:: Exercise requirements ::
Copy the data precisely, character for character, and leave out every picture.

:: Input data ::
--- START ---

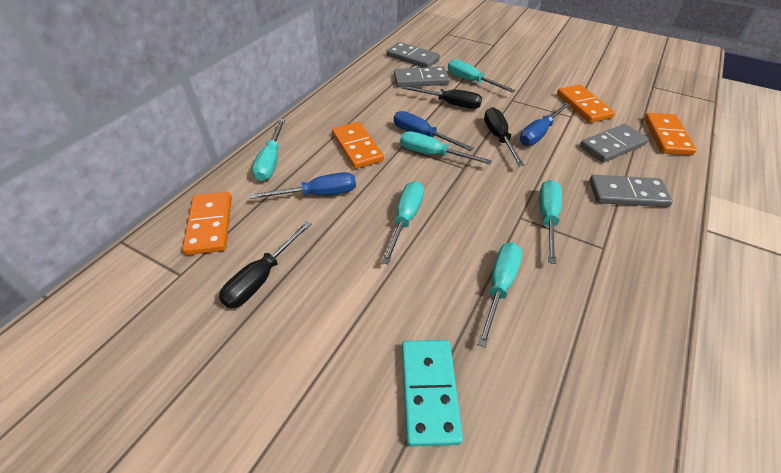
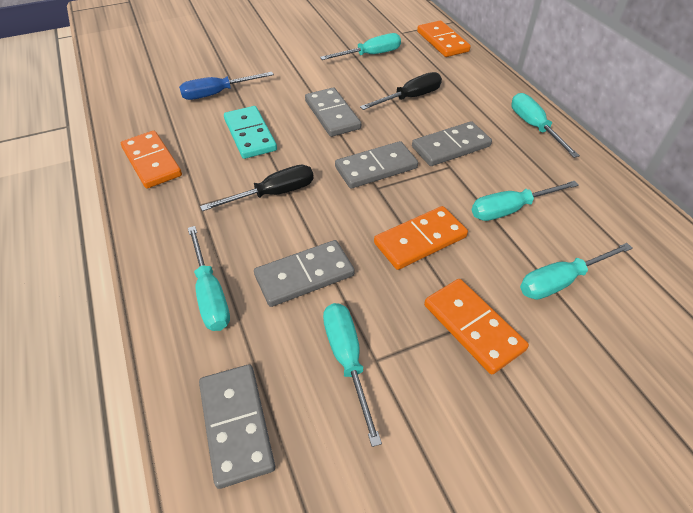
black screwdriver: 3 -> 2
blue screwdriver: 3 -> 1
grey domino: 4 -> 5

--- END ---

:: Your response ::
black screwdriver: 3 -> 2
blue screwdriver: 3 -> 1
grey domino: 4 -> 5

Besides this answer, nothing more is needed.